## Try it
Filter the lines below, copying only those with the string "cono".

## Provided entries
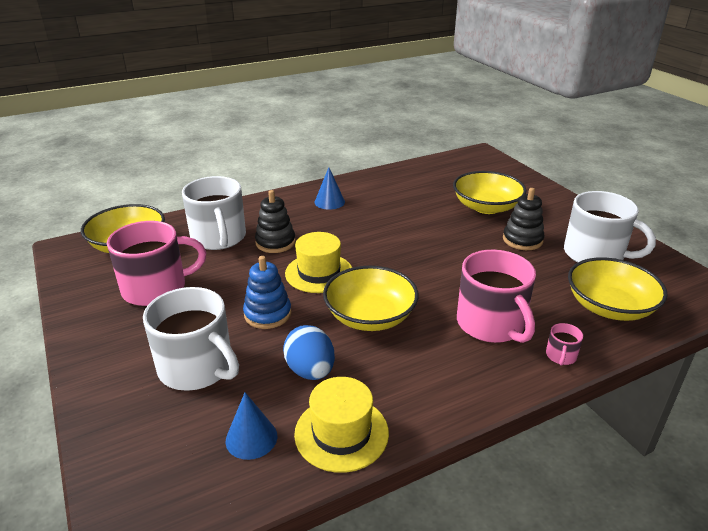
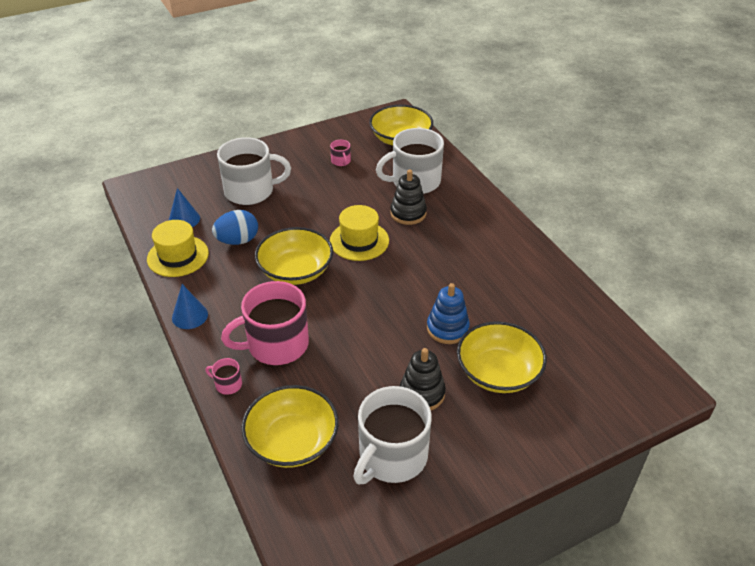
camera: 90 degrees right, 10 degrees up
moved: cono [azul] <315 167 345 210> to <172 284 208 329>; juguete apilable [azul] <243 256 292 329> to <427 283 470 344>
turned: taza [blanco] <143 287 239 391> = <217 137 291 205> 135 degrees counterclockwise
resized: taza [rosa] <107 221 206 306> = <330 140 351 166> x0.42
...
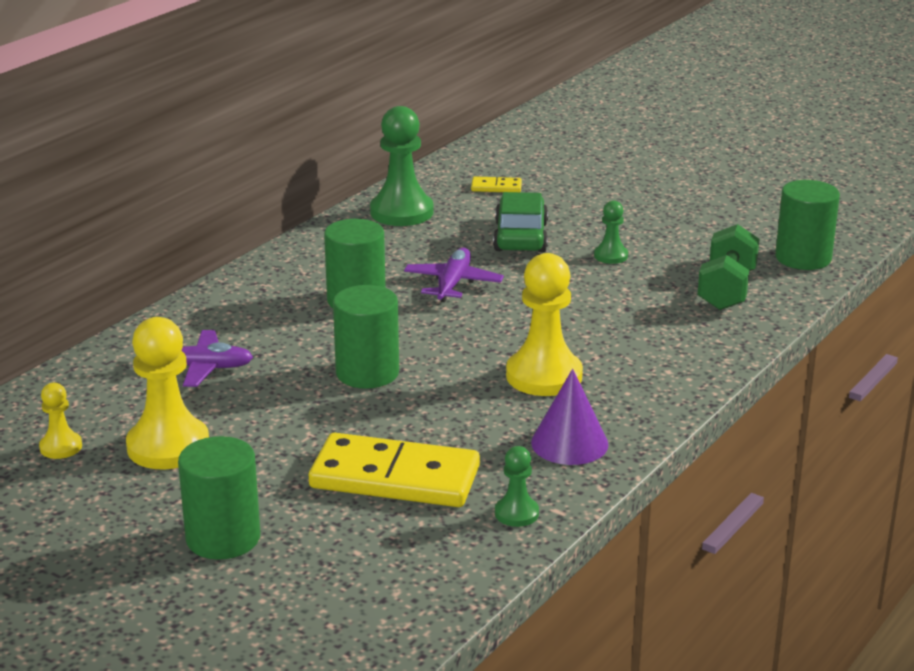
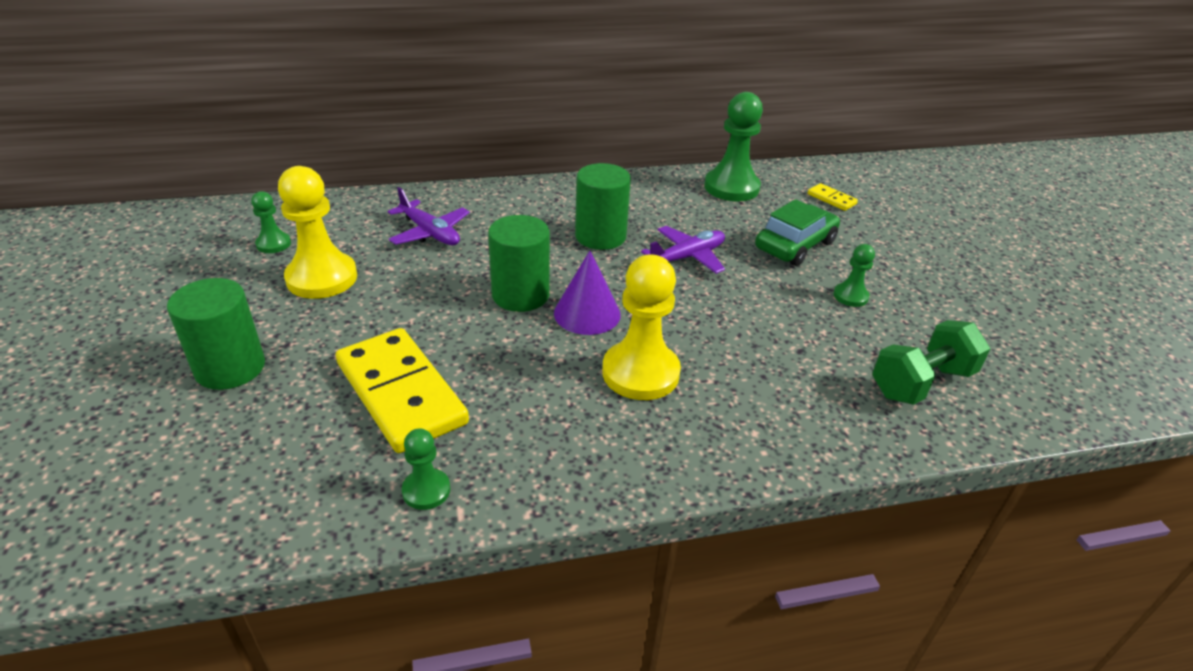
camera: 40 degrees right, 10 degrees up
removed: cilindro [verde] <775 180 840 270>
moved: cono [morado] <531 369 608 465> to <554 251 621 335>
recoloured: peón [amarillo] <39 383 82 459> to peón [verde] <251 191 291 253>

## Task output
moved: cono [azul] <315 167 345 210> to <172 284 208 329>; juguete apilable [azul] <243 256 292 329> to <427 283 470 344>
moved: cono [morado] <531 369 608 465> to <554 251 621 335>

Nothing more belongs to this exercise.